(Records from a data collection)
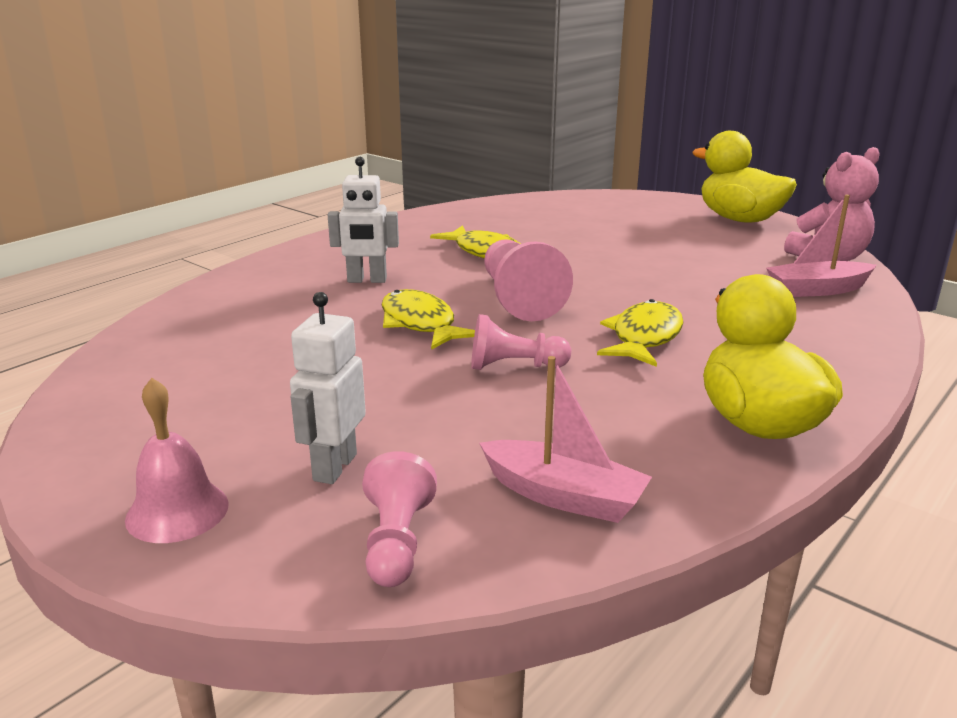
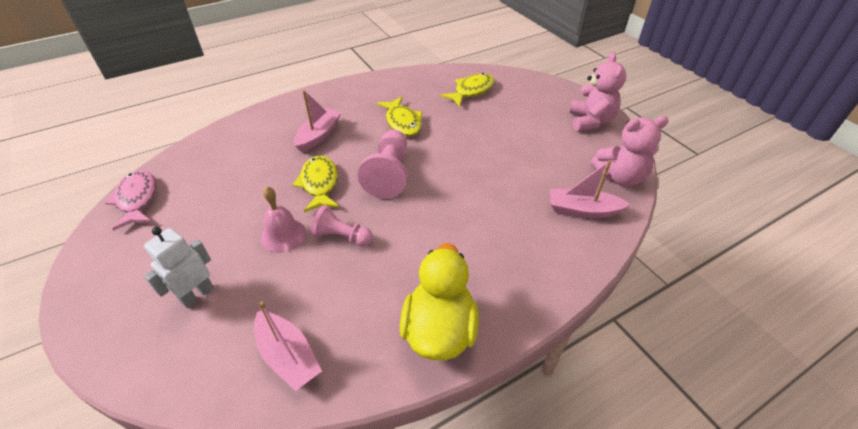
camera: 20 degrees right, 20 degrees up
(105, 389) = (137, 199): none -> pink fish
(177, 511) = (111, 305): pink bell -> pink bell (283, 235)
(367, 280) = (318, 135): white robot -> pink boat
(396, 542) = (186, 363): pink pawn -> none
(644, 337) = (434, 230): yellow fish -> yellow fish (471, 91)
(739, 219) = (590, 121): yellow duck -> pink teddy bear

Brief
Images are to be omitted; repeat the remaining data above exactly.

Response to the task
camera: 20 degrees right, 20 degrees up
(105, 389) = (137, 199): none -> pink fish
(177, 511) = (111, 305): pink bell -> pink bell (283, 235)
(367, 280) = (318, 135): white robot -> pink boat
(396, 542) = (186, 363): pink pawn -> none
(644, 337) = (434, 230): yellow fish -> yellow fish (471, 91)
(739, 219) = (590, 121): yellow duck -> pink teddy bear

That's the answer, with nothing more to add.